BRIEF:
Copy out exactly the lines below that run from the one holding "C14: 330nF (5V, n4) -> none" to the one holding "U28 pin GND: G30 -> GND", keeping both of those lines and no others.

::: ENTRIES SHOWN :::

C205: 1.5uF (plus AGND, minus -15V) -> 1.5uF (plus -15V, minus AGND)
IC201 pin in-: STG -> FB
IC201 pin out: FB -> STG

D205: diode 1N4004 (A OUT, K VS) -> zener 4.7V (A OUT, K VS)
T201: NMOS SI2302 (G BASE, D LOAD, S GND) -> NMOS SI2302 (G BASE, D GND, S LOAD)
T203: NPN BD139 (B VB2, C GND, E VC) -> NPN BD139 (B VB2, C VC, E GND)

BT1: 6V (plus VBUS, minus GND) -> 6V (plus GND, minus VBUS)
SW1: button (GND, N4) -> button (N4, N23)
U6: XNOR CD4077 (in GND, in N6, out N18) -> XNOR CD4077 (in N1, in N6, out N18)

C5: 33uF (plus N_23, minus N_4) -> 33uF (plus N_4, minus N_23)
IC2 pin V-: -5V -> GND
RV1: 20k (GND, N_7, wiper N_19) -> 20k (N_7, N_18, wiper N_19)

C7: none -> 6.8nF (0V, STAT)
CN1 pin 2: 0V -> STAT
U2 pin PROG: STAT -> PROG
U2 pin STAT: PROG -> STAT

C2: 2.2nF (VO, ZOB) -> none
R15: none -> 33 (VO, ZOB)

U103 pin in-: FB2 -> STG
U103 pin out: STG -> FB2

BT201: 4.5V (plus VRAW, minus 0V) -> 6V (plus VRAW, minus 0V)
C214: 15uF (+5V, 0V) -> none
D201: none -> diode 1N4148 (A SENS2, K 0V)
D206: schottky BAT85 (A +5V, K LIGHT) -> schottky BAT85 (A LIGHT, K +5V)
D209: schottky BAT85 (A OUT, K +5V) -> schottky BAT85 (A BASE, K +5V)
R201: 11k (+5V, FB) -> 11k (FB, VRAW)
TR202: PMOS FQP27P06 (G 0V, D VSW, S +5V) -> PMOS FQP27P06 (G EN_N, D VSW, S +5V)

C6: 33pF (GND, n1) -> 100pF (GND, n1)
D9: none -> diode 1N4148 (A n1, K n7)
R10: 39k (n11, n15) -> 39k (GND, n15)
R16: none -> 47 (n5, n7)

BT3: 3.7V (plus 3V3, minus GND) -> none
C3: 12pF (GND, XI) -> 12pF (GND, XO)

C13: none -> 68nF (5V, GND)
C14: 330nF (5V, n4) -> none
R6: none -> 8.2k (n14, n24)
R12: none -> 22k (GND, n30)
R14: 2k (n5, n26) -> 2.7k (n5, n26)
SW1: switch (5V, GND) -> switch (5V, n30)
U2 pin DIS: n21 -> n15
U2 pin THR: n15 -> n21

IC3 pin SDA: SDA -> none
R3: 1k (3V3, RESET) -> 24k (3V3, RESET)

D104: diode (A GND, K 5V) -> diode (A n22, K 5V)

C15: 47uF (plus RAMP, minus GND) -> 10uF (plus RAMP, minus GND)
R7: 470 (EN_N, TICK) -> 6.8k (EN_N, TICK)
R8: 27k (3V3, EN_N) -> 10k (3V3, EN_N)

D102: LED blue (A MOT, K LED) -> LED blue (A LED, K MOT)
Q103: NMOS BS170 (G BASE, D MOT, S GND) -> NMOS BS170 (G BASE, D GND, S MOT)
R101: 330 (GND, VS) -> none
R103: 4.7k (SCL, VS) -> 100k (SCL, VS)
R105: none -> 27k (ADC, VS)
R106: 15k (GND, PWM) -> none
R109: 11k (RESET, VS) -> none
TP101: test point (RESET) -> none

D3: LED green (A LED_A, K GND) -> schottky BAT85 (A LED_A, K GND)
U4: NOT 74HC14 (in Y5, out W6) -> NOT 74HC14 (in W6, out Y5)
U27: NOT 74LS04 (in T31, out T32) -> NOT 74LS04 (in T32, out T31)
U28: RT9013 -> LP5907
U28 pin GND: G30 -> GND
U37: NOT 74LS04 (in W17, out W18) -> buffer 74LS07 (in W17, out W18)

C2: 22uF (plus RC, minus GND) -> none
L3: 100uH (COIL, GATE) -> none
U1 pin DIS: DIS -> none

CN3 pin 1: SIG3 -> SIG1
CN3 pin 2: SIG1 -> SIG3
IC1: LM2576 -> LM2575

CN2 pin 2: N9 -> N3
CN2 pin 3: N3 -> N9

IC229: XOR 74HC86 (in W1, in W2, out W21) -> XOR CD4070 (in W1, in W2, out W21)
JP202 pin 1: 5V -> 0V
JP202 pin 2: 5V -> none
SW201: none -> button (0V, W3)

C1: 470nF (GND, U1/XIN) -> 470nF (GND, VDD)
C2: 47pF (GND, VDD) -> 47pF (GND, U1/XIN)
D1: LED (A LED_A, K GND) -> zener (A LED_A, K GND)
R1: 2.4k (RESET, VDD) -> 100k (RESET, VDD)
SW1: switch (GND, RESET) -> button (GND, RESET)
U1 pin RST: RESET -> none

:::

COMPLETED EXERCISE:
C14: 330nF (5V, n4) -> none
R6: none -> 8.2k (n14, n24)
R12: none -> 22k (GND, n30)
R14: 2k (n5, n26) -> 2.7k (n5, n26)
SW1: switch (5V, GND) -> switch (5V, n30)
U2 pin DIS: n21 -> n15
U2 pin THR: n15 -> n21

IC3 pin SDA: SDA -> none
R3: 1k (3V3, RESET) -> 24k (3V3, RESET)

D104: diode (A GND, K 5V) -> diode (A n22, K 5V)

C15: 47uF (plus RAMP, minus GND) -> 10uF (plus RAMP, minus GND)
R7: 470 (EN_N, TICK) -> 6.8k (EN_N, TICK)
R8: 27k (3V3, EN_N) -> 10k (3V3, EN_N)

D102: LED blue (A MOT, K LED) -> LED blue (A LED, K MOT)
Q103: NMOS BS170 (G BASE, D MOT, S GND) -> NMOS BS170 (G BASE, D GND, S MOT)
R101: 330 (GND, VS) -> none
R103: 4.7k (SCL, VS) -> 100k (SCL, VS)
R105: none -> 27k (ADC, VS)
R106: 15k (GND, PWM) -> none
R109: 11k (RESET, VS) -> none
TP101: test point (RESET) -> none

D3: LED green (A LED_A, K GND) -> schottky BAT85 (A LED_A, K GND)
U4: NOT 74HC14 (in Y5, out W6) -> NOT 74HC14 (in W6, out Y5)
U27: NOT 74LS04 (in T31, out T32) -> NOT 74LS04 (in T32, out T31)
U28: RT9013 -> LP5907
U28 pin GND: G30 -> GND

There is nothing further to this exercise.